= How to complete this task =
Write the listing out once more, identical to the original but without pictures.

= Material provided =

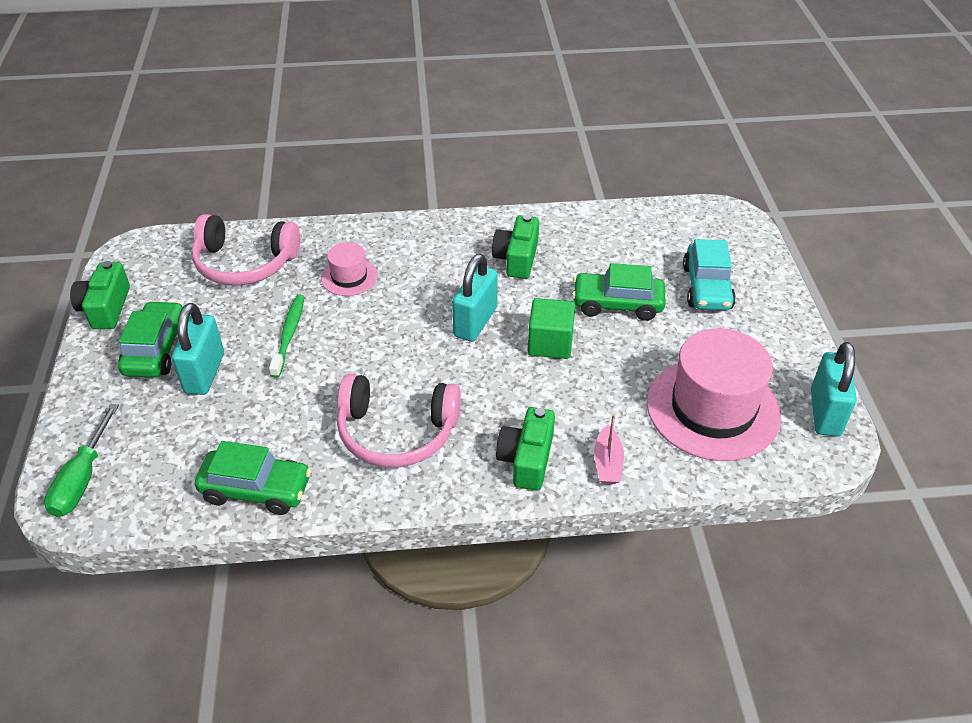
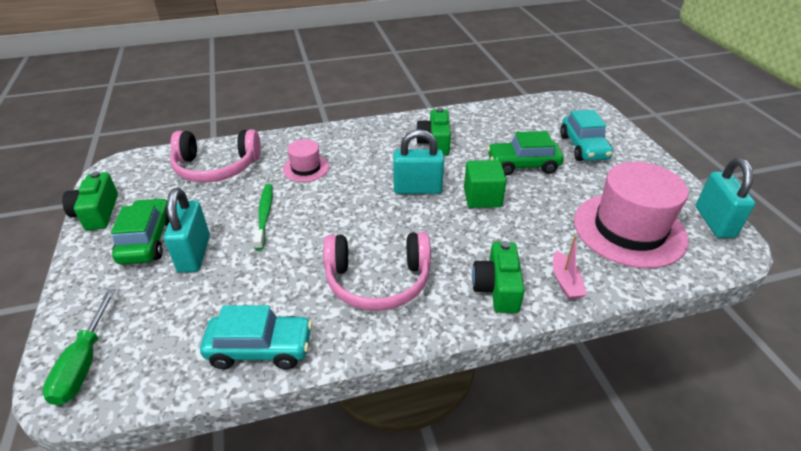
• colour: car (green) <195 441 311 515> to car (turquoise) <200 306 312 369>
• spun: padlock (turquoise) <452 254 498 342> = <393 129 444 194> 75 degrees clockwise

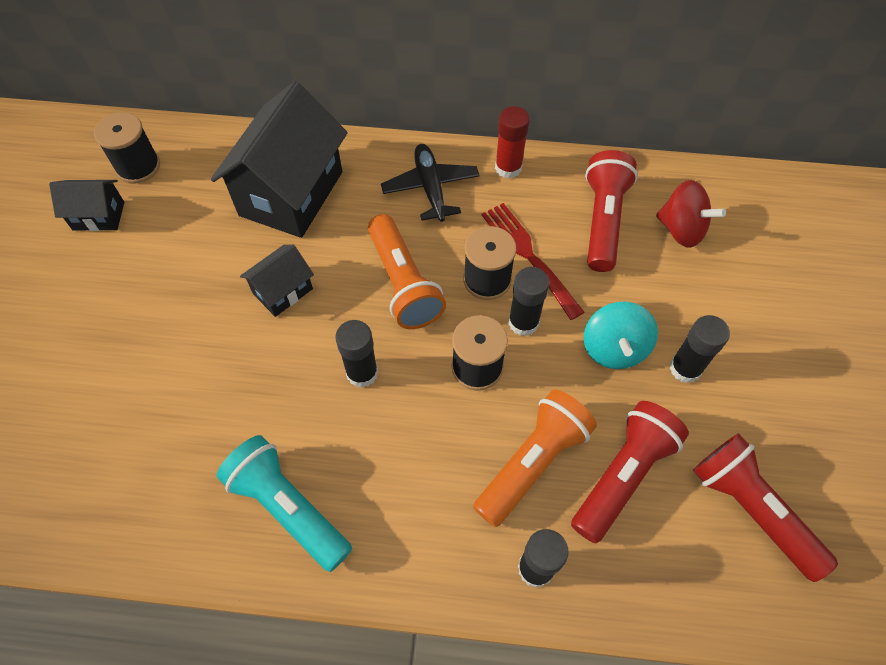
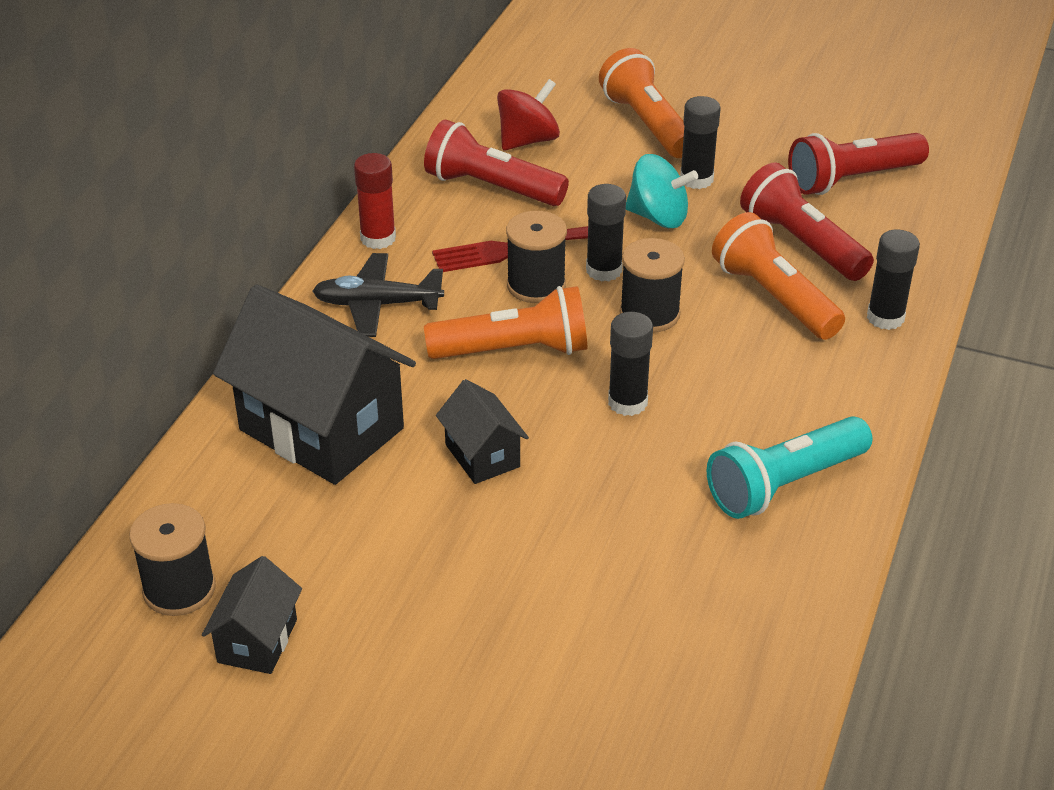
• appeared: flashlight (orange) <599 48 684 158>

= Response below =
• colour: car (green) <195 441 311 515> to car (turquoise) <200 306 312 369>
• spun: padlock (turquoise) <452 254 498 342> = <393 129 444 194> 75 degrees clockwise

• appeared: flashlight (orange) <599 48 684 158>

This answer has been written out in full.